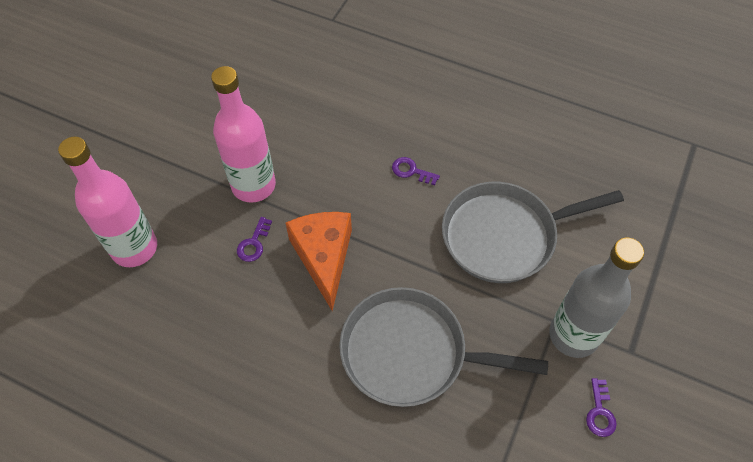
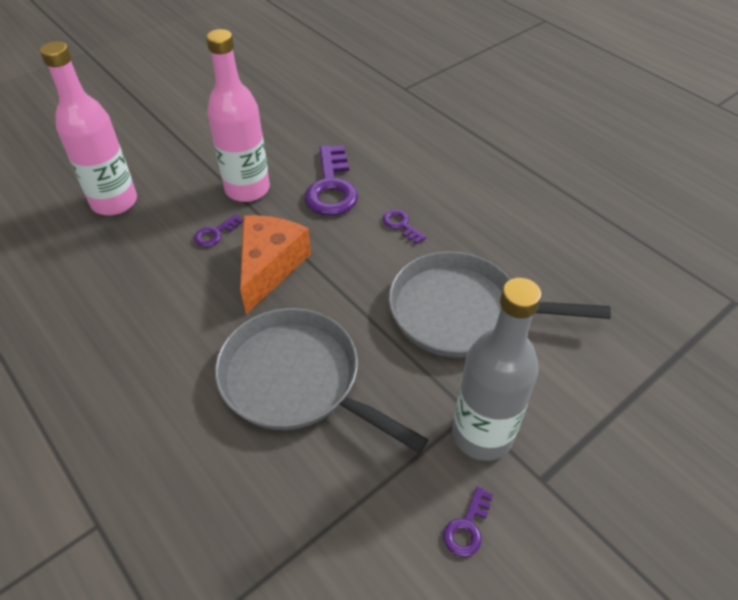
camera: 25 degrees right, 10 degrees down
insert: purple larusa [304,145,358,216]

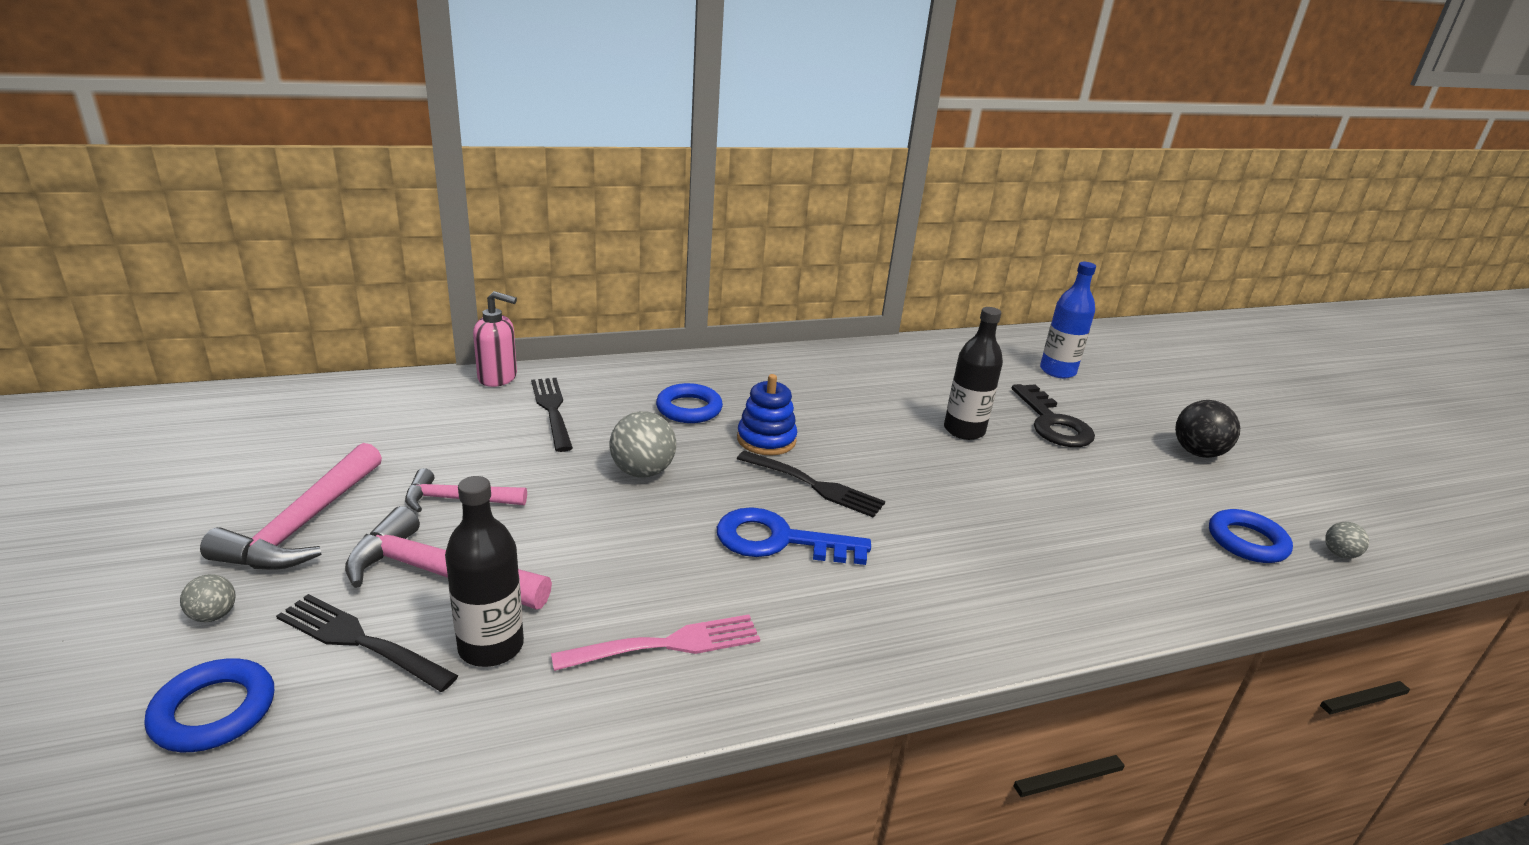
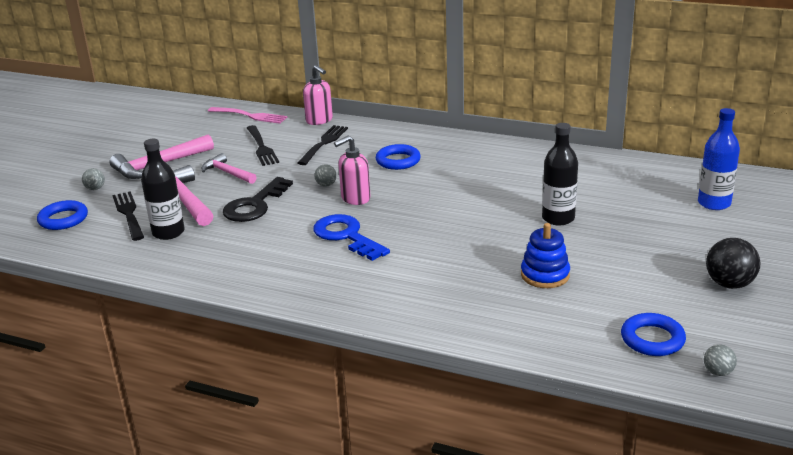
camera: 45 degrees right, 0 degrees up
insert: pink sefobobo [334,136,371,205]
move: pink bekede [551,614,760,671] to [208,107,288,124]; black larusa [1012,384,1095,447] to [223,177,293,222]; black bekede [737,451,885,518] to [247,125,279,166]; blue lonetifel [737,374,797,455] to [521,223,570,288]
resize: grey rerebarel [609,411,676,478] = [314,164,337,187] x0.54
--
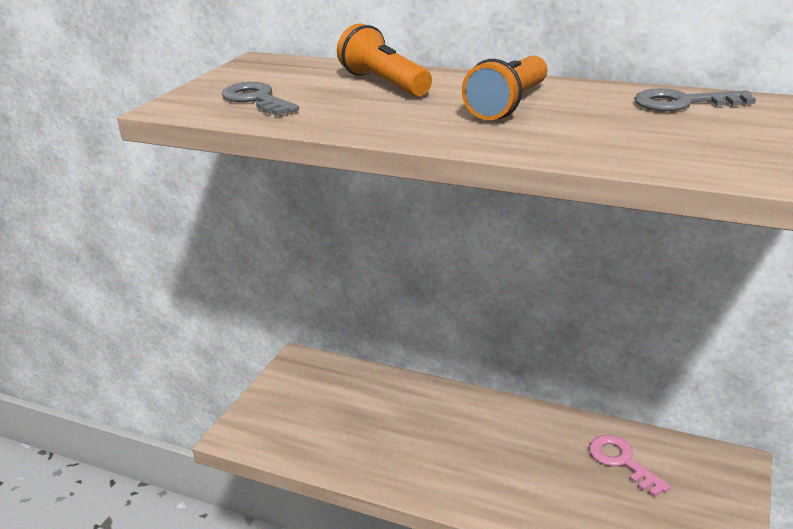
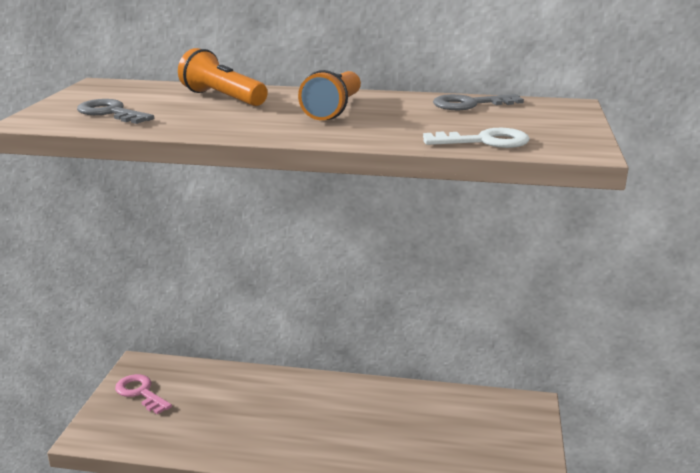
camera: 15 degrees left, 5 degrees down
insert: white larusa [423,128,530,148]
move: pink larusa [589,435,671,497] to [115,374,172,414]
---
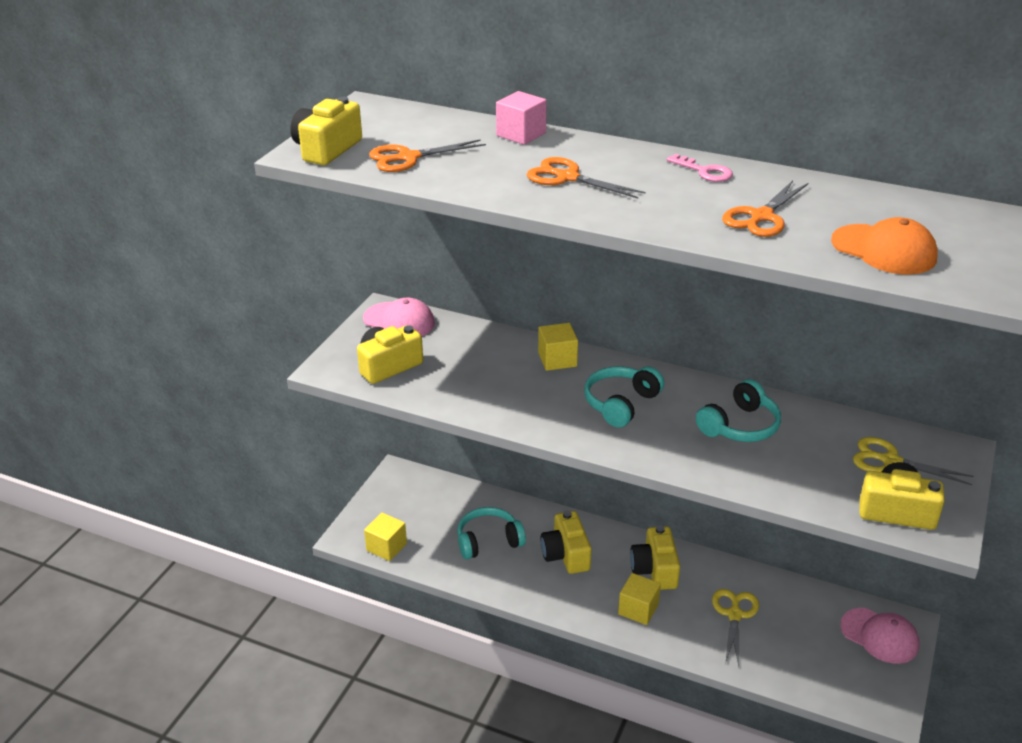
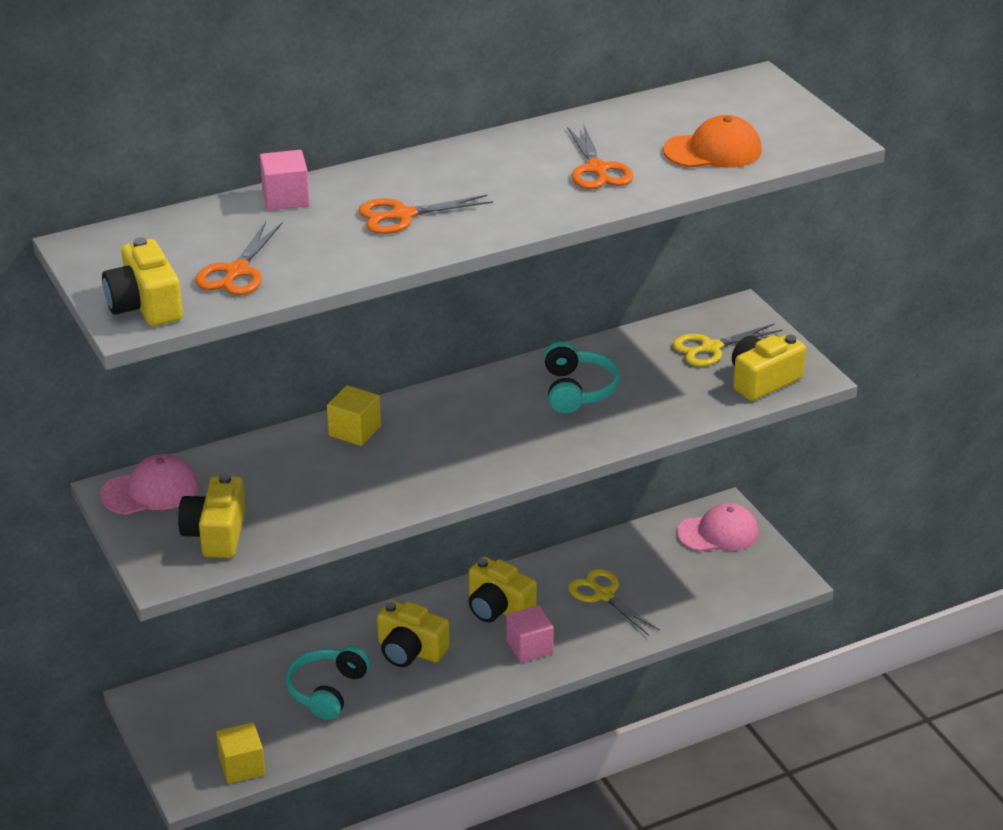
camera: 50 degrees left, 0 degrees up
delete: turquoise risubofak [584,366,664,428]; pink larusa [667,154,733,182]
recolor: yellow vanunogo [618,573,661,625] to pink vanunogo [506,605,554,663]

## WHAT IS NEEDED
Within the data above, repeat exactly the lines from the one bearing "camera: 25 degrees right, 10 degrees down" through the one bearing "resize: grey rerebarel". Include no pictures and nothing else.

## ANSWER TO THIS TASK
camera: 25 degrees right, 10 degrees down
insert: purple larusa [304,145,358,216]

camera: 45 degrees right, 0 degrees up
insert: pink sefobobo [334,136,371,205]
move: pink bekede [551,614,760,671] to [208,107,288,124]; black larusa [1012,384,1095,447] to [223,177,293,222]; black bekede [737,451,885,518] to [247,125,279,166]; blue lonetifel [737,374,797,455] to [521,223,570,288]
resize: grey rerebarel [609,411,676,478] = [314,164,337,187] x0.54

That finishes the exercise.